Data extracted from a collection

-- Opening Marker --

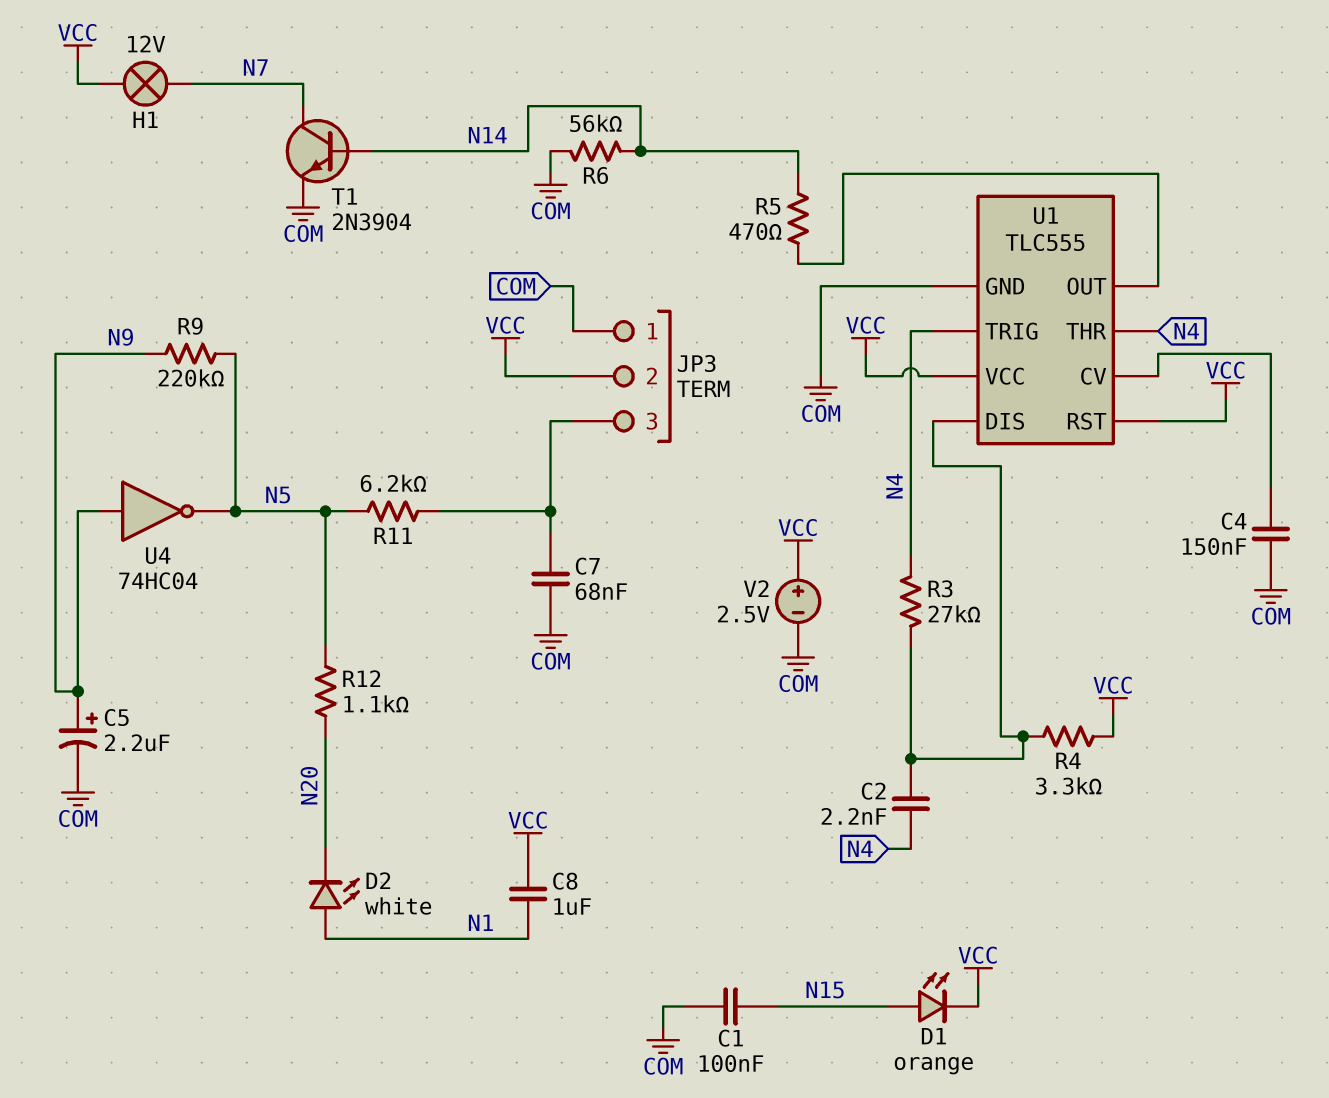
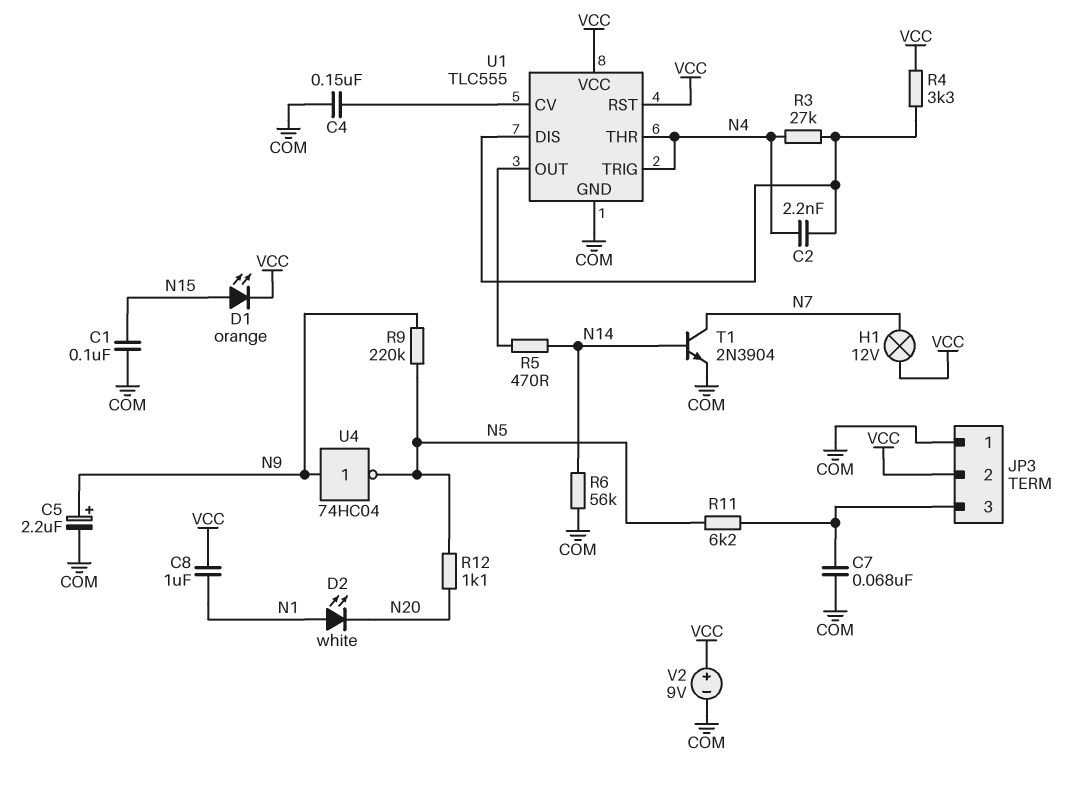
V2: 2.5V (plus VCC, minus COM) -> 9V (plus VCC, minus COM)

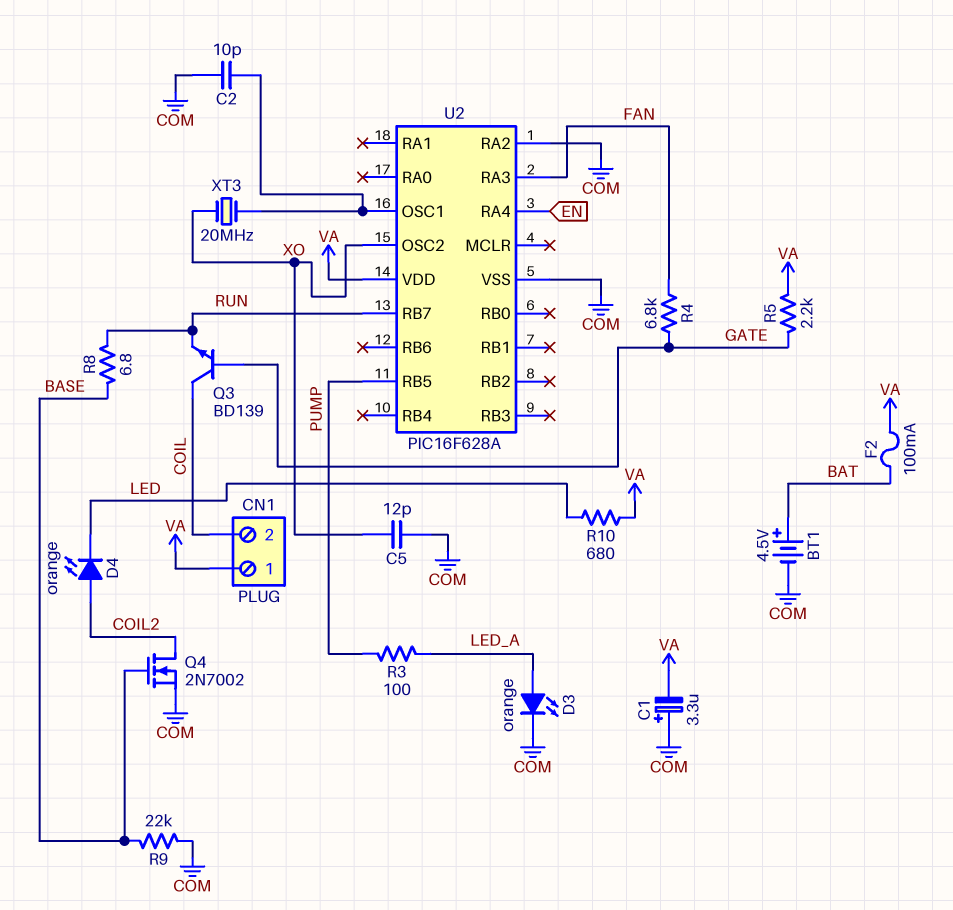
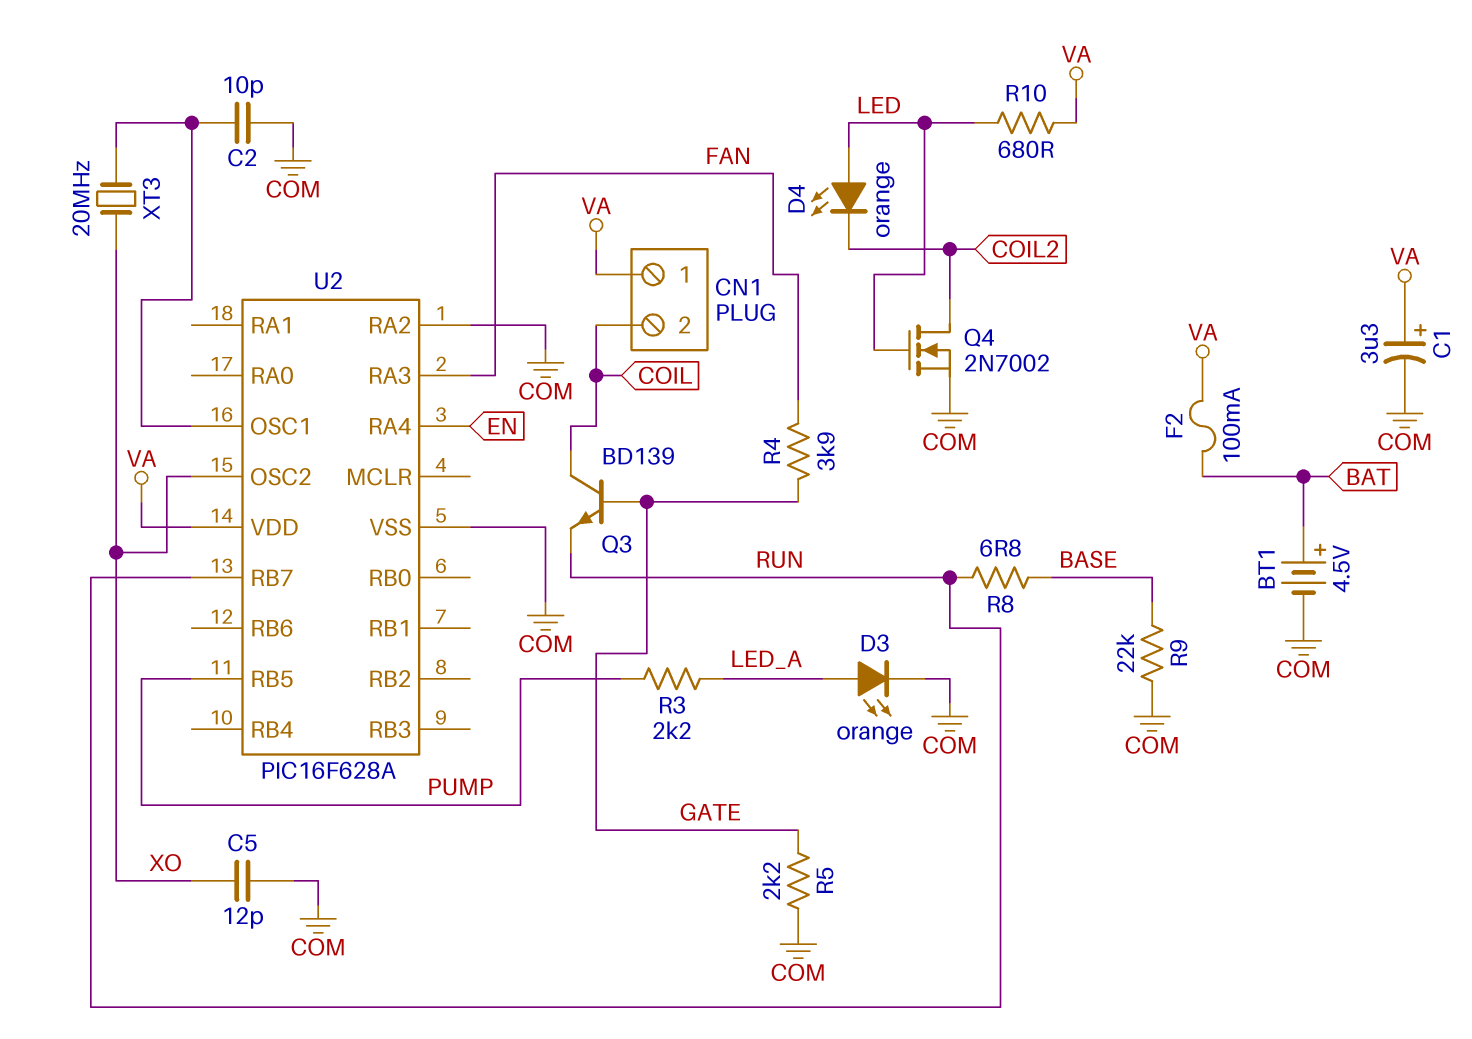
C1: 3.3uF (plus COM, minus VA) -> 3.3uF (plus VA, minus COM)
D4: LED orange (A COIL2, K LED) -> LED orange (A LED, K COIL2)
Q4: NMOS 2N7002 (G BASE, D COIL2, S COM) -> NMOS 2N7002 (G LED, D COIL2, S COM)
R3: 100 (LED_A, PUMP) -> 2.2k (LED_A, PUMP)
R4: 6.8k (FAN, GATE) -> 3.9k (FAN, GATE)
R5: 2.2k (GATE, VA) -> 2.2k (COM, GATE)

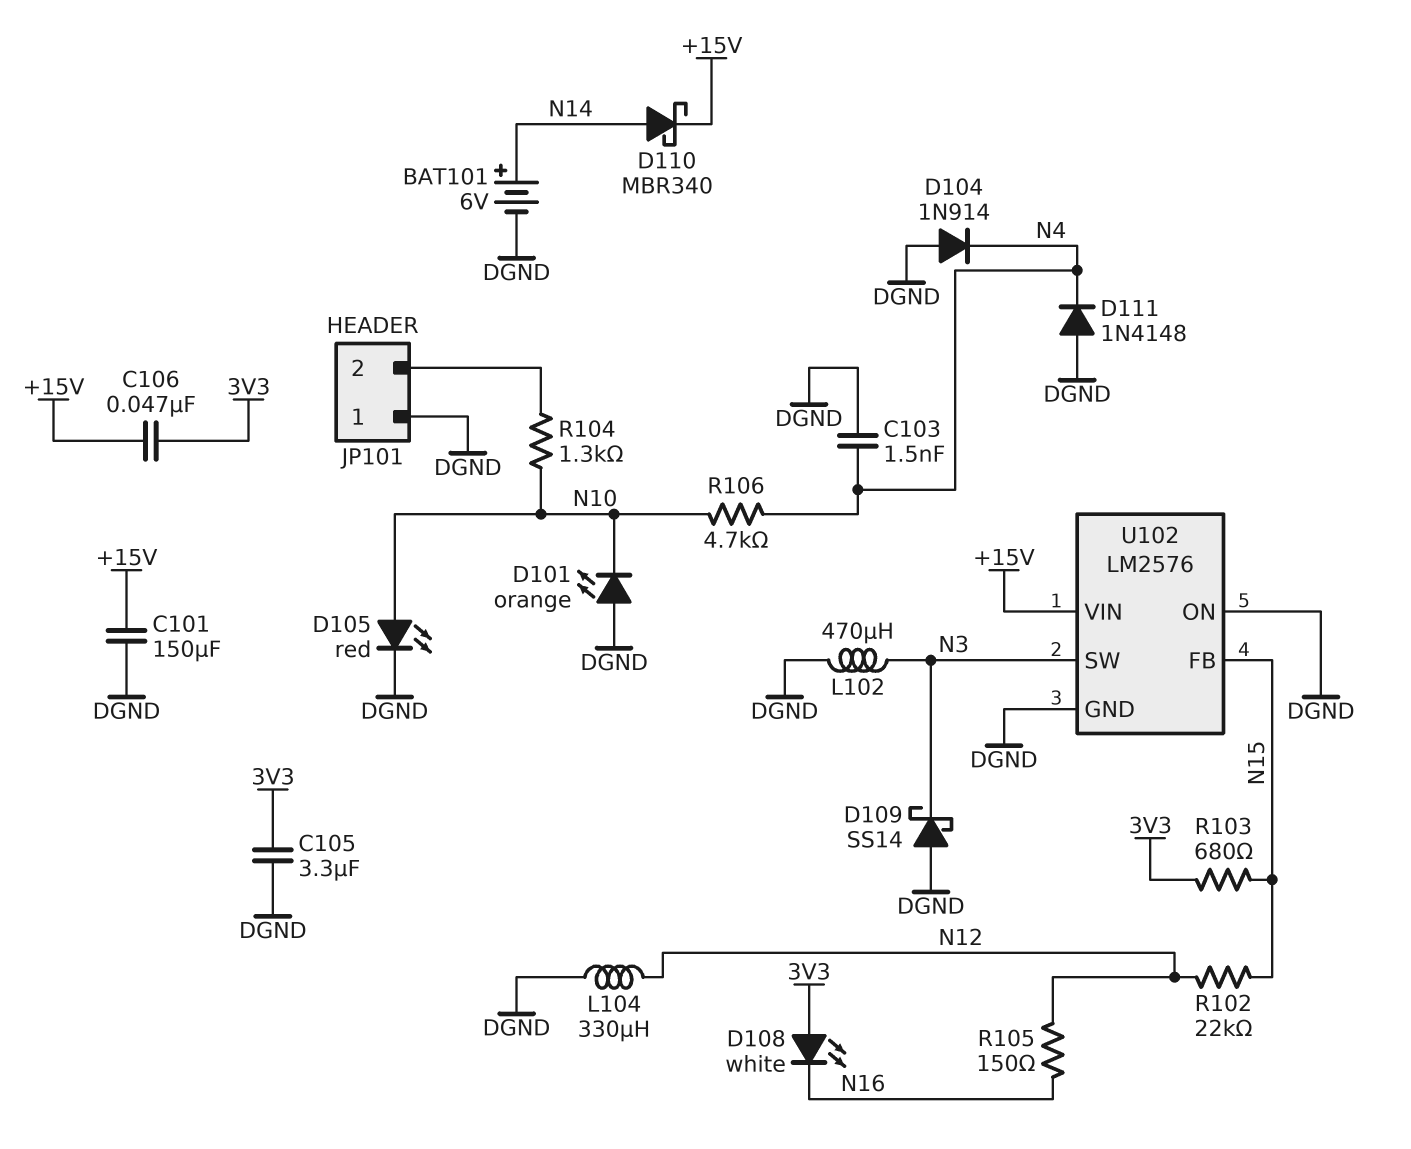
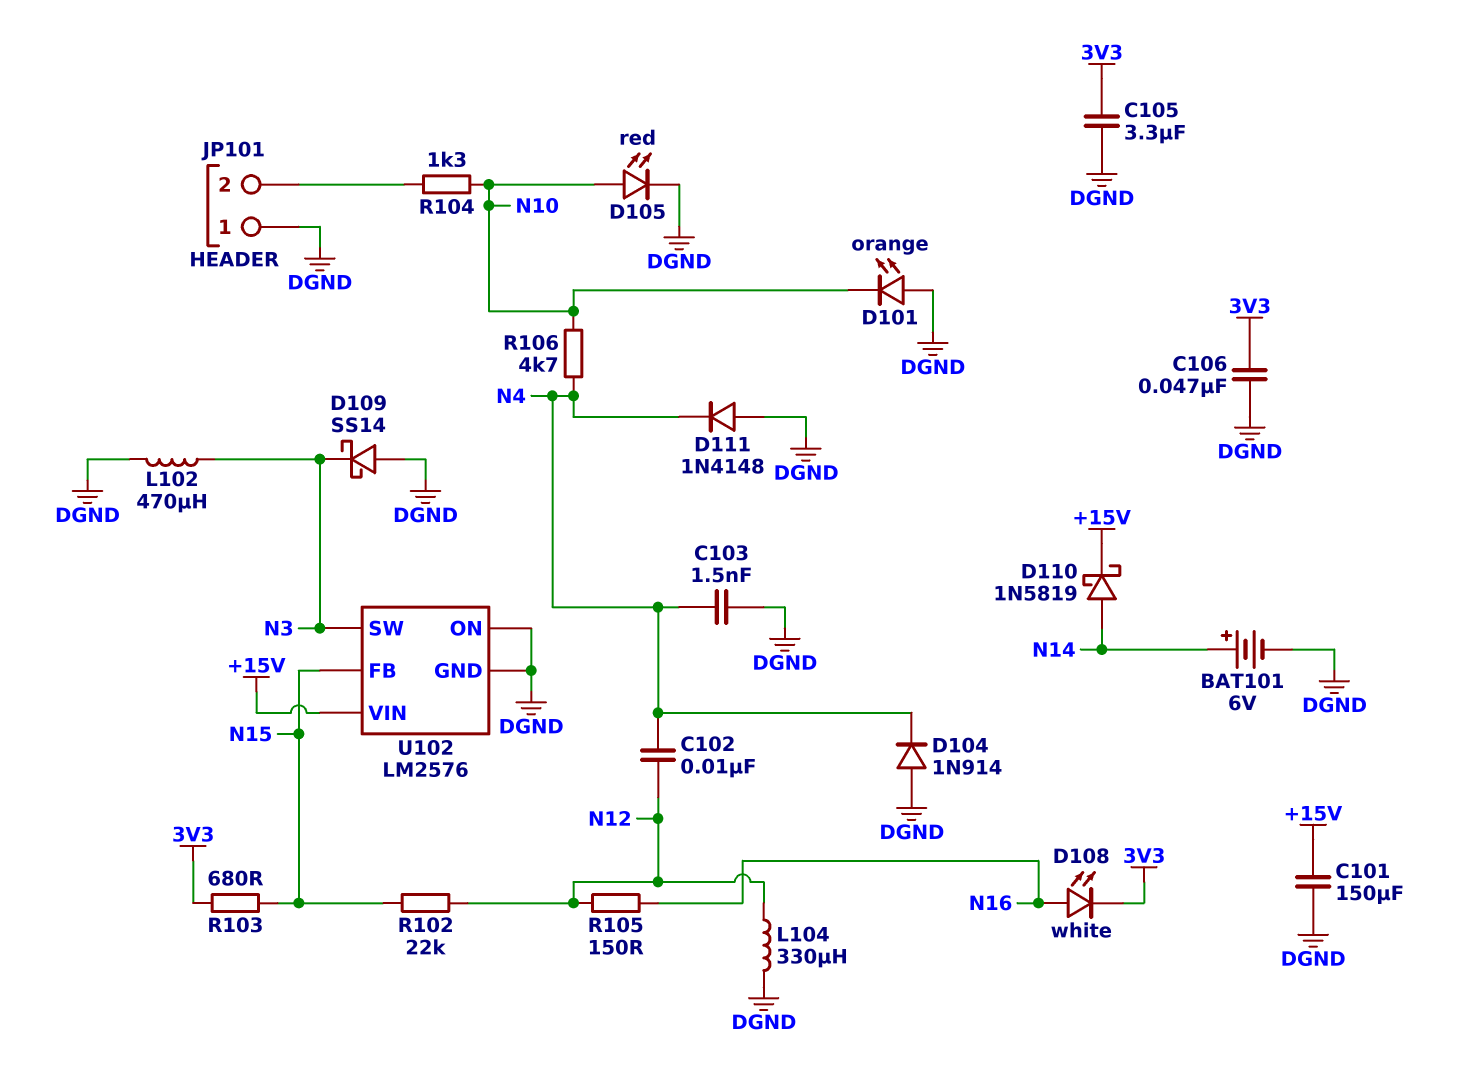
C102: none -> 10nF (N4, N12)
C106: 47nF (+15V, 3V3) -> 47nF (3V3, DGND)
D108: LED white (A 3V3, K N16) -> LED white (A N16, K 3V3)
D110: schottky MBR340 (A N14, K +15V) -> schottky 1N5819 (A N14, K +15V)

-- Closing Marker --

*TASK INSTRUCTIONS*:
When a line of the data holds the string "minus", pick it out and copy it.

*TASK RESPONSE*:
V2: 2.5V (plus VCC, minus COM) -> 9V (plus VCC, minus COM)
C1: 3.3uF (plus COM, minus VA) -> 3.3uF (plus VA, minus COM)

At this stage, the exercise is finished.